- [EXERCISE BRIEF]: Write the data out again exactly, with no pictures.

===== MATERIAL PROVIDED

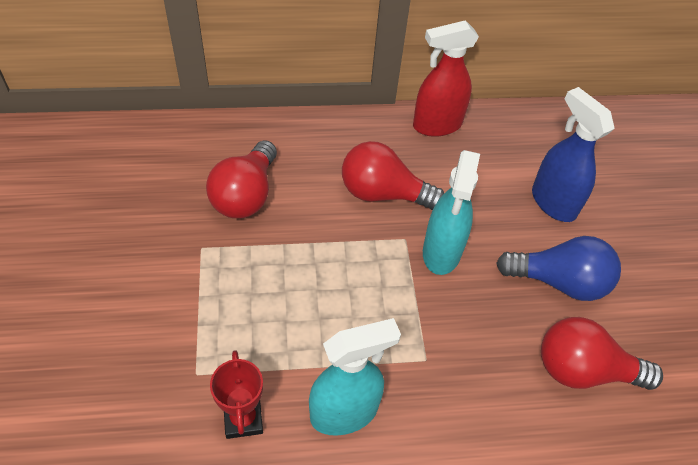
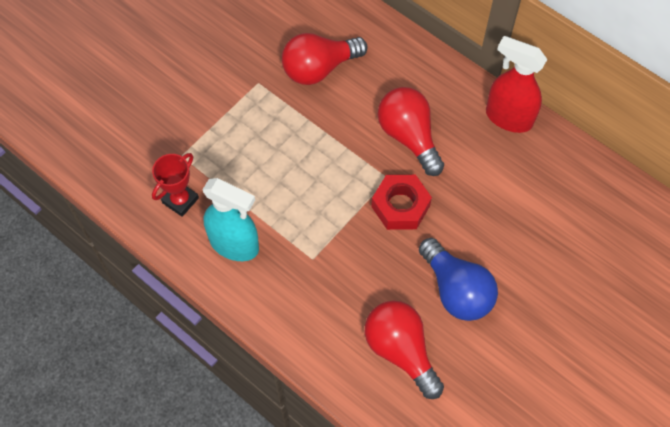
camera: 50 degrees right, 10 degrees up
(441, 252) = (400, 206): turquoise spray bottle -> red nut
(553, 202) = (523, 239): blue spray bottle -> none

==========

- [EXERCISE OUTPUT]:
camera: 50 degrees right, 10 degrees up
(441, 252) = (400, 206): turquoise spray bottle -> red nut
(553, 202) = (523, 239): blue spray bottle -> none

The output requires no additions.